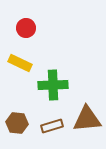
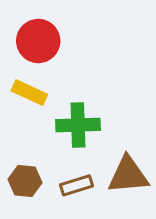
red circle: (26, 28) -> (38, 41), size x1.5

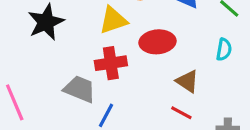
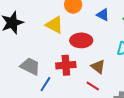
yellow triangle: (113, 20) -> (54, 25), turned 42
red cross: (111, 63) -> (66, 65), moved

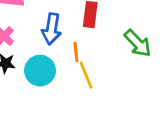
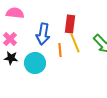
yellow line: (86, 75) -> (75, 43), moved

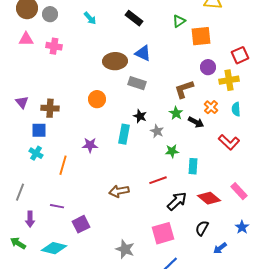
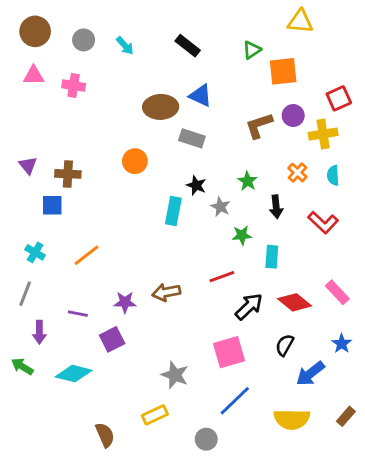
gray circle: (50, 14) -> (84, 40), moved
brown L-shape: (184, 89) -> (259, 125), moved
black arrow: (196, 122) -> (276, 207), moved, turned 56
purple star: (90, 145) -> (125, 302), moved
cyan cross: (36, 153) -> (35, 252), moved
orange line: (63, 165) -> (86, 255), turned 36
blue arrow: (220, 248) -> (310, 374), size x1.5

----------------------------------------

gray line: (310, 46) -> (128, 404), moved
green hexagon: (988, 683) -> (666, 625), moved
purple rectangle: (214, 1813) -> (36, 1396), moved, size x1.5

----------------------------------------

* **WORK TO COMPLETE**
The lines to copy exactly start with the line above that has "red circle: (26, 28) -> (38, 41), size x1.5" and go on through the line that has "blue arrow: (220, 248)"; please include both, add nothing else, and omit the pictures.

* **RESPONSE AREA**
red circle: (26, 28) -> (38, 41), size x1.5

yellow triangle: (113, 20) -> (54, 25), turned 42
red cross: (111, 63) -> (66, 65), moved

yellow line: (86, 75) -> (75, 43), moved

gray circle: (50, 14) -> (84, 40), moved
brown L-shape: (184, 89) -> (259, 125), moved
black arrow: (196, 122) -> (276, 207), moved, turned 56
purple star: (90, 145) -> (125, 302), moved
cyan cross: (36, 153) -> (35, 252), moved
orange line: (63, 165) -> (86, 255), turned 36
blue arrow: (220, 248) -> (310, 374), size x1.5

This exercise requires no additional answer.